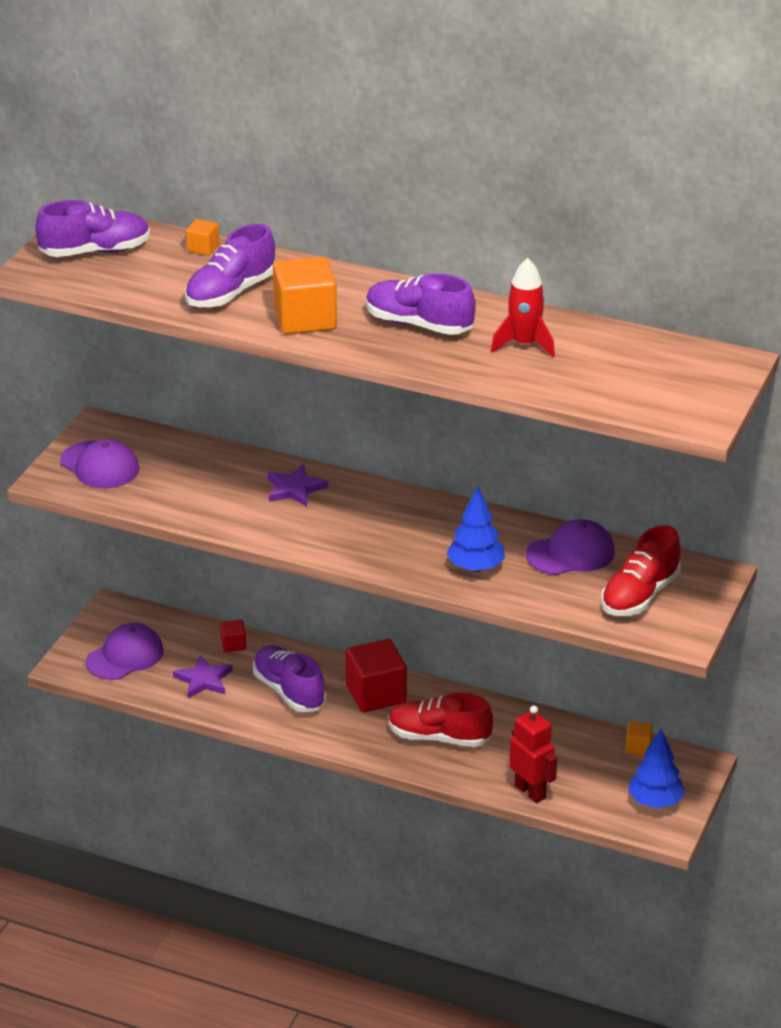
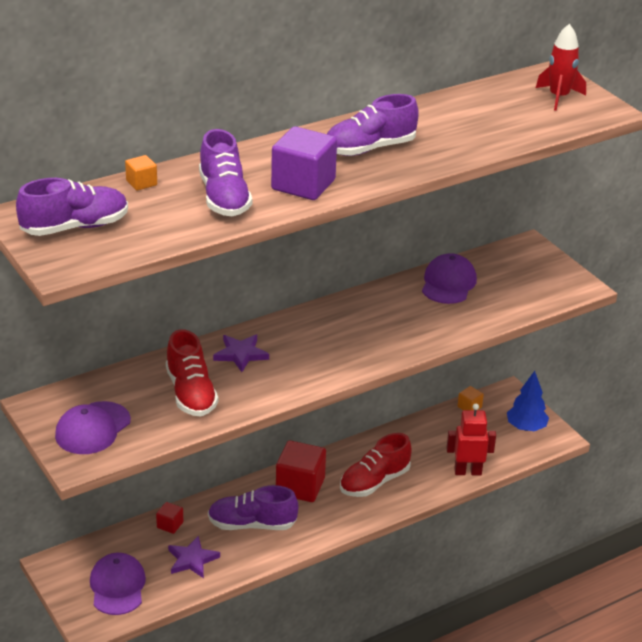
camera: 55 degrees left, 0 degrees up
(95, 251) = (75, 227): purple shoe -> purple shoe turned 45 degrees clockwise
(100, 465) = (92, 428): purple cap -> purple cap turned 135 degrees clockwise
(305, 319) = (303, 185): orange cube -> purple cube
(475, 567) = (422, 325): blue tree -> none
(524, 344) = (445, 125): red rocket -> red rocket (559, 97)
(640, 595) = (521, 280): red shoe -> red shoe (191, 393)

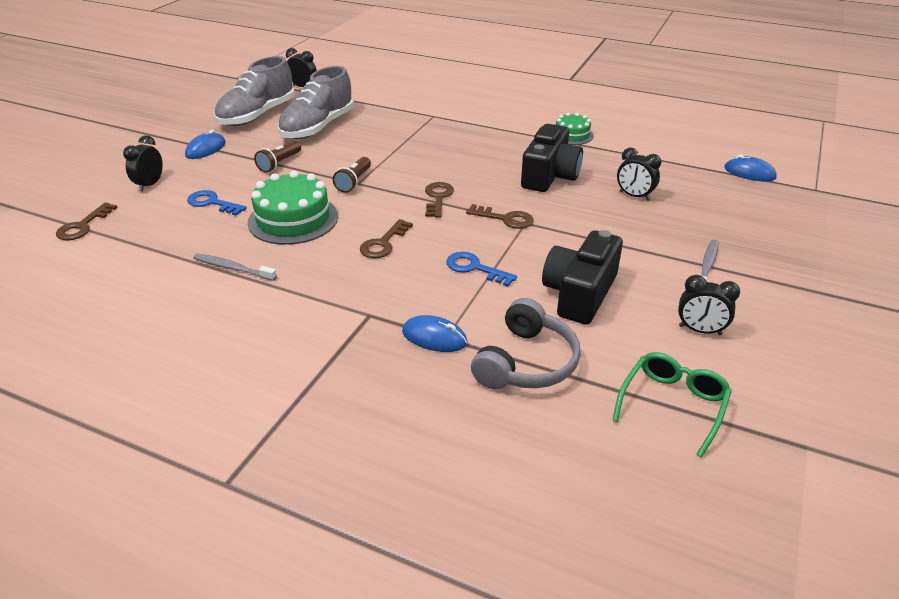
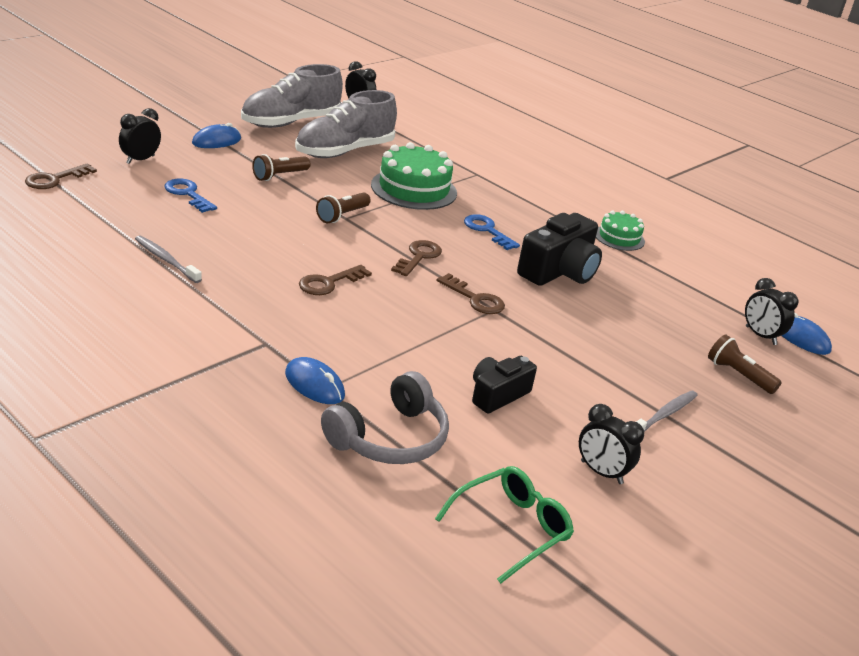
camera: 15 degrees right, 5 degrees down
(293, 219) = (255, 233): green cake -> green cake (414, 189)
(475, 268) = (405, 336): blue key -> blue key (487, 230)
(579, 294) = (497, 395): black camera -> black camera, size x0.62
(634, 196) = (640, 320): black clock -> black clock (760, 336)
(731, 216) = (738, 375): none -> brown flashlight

════════════════════

### ASSIGNMENT
Set down the complete material exactly, but do not include the images.

### RESULT
camera: 55 degrees left, 0 degrees up
(95, 251) = (75, 227): purple shoe -> purple shoe turned 45 degrees clockwise
(100, 465) = (92, 428): purple cap -> purple cap turned 135 degrees clockwise
(305, 319) = (303, 185): orange cube -> purple cube
(475, 567) = (422, 325): blue tree -> none
(524, 344) = (445, 125): red rocket -> red rocket (559, 97)
(640, 595) = (521, 280): red shoe -> red shoe (191, 393)

camera: 15 degrees right, 5 degrees down
(293, 219) = (255, 233): green cake -> green cake (414, 189)
(475, 268) = (405, 336): blue key -> blue key (487, 230)
(579, 294) = (497, 395): black camera -> black camera, size x0.62
(634, 196) = (640, 320): black clock -> black clock (760, 336)
(731, 216) = (738, 375): none -> brown flashlight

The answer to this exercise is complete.